» **ACTIVITY**: Go through the listing below from the line containing "C110: 150pF (AMP, MID) -> 470pF (AMP, MID)" to its last line, retyping each line exactly and nothing else.

RAW DATA START

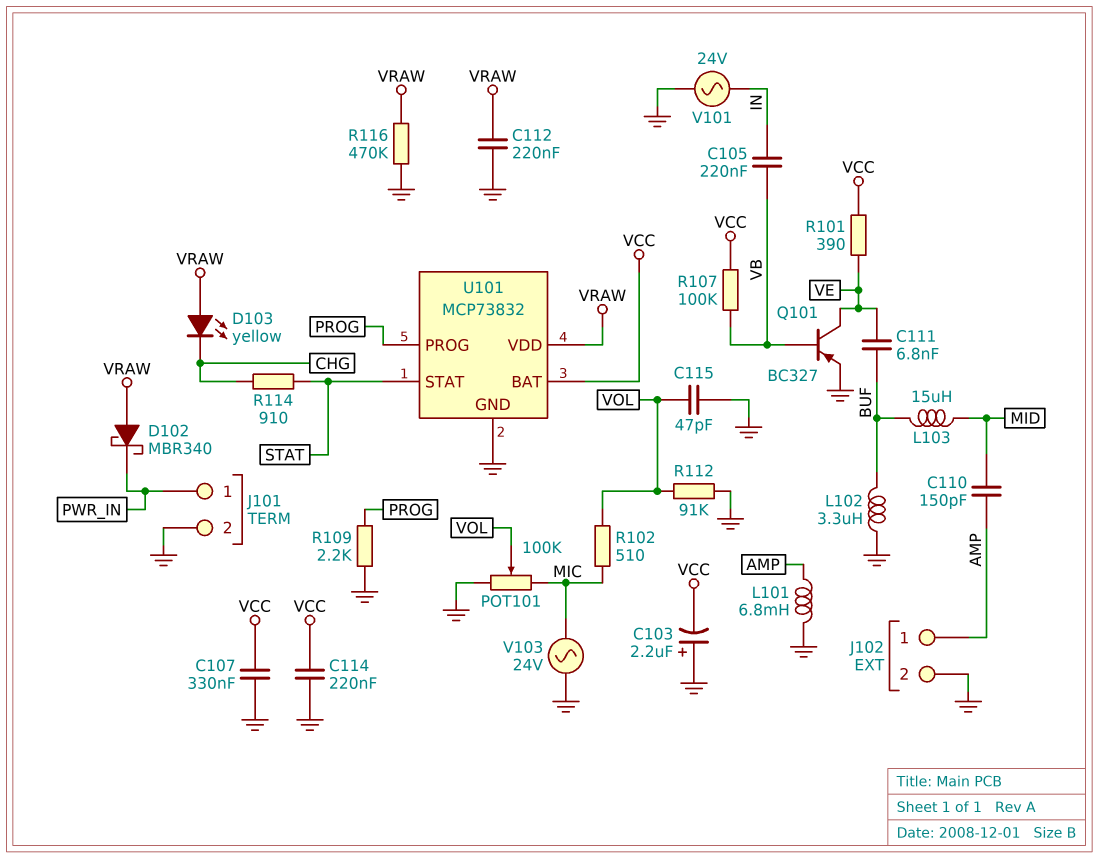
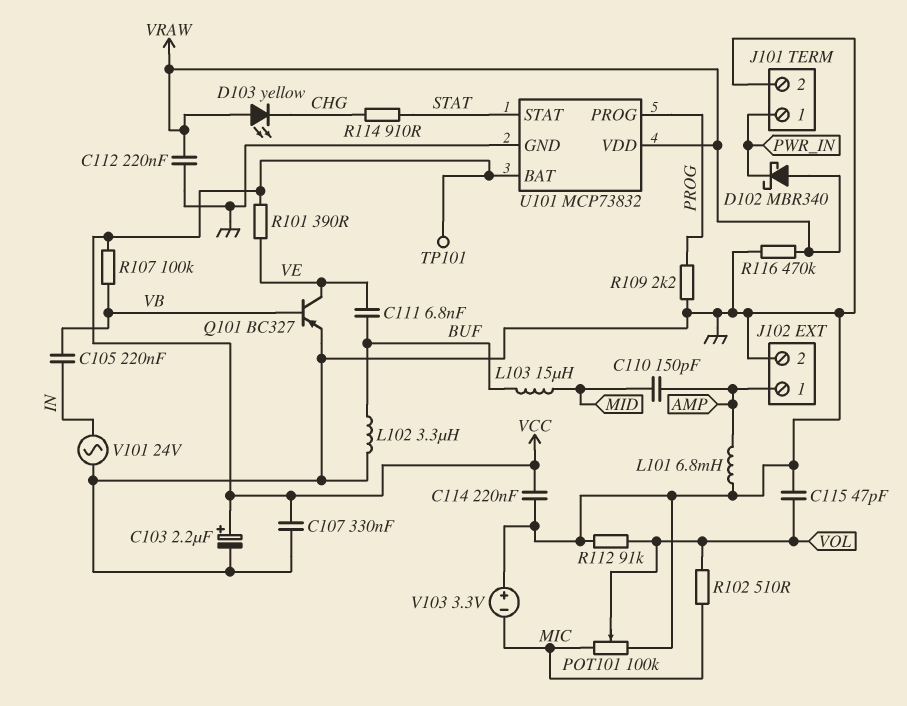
C103: 2.2uF (plus GND, minus VCC) -> 2.2uF (plus VCC, minus GND)
TP101: none -> test point (VCC)
V103: AC 24V (GND, MIC) -> 3.3V (plus GND, minus MIC)

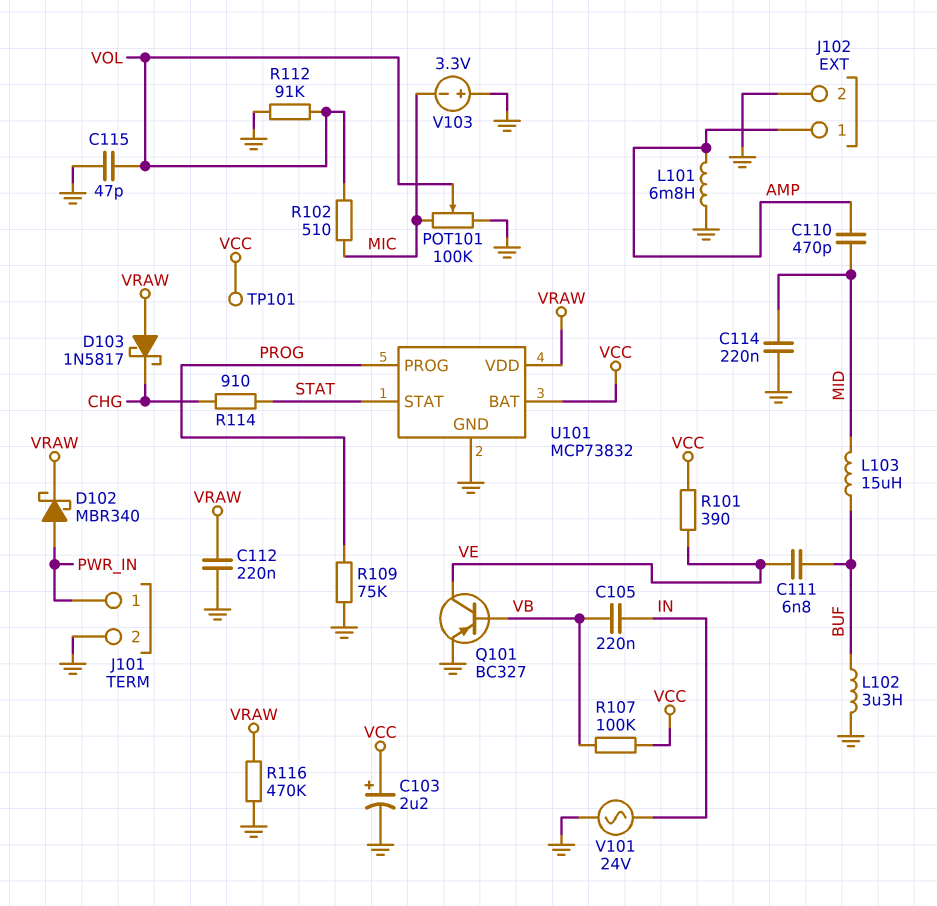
C107: 330nF (GND, VCC) -> none
C110: 150pF (AMP, MID) -> 470pF (AMP, MID)
C114: 220nF (GND, VCC) -> 220nF (GND, MID)
D102: schottky MBR340 (A VRAW, K PWR_IN) -> schottky MBR340 (A PWR_IN, K VRAW)
D103: LED yellow (A VRAW, K CHG) -> schottky 1N5817 (A VRAW, K CHG)
R109: 2.2k (GND, PROG) -> 75k (GND, PROG)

RAW DATA END

» **SOLUTION FOR THIS EXERCISE**:
C110: 150pF (AMP, MID) -> 470pF (AMP, MID)
C114: 220nF (GND, VCC) -> 220nF (GND, MID)
D102: schottky MBR340 (A VRAW, K PWR_IN) -> schottky MBR340 (A PWR_IN, K VRAW)
D103: LED yellow (A VRAW, K CHG) -> schottky 1N5817 (A VRAW, K CHG)
R109: 2.2k (GND, PROG) -> 75k (GND, PROG)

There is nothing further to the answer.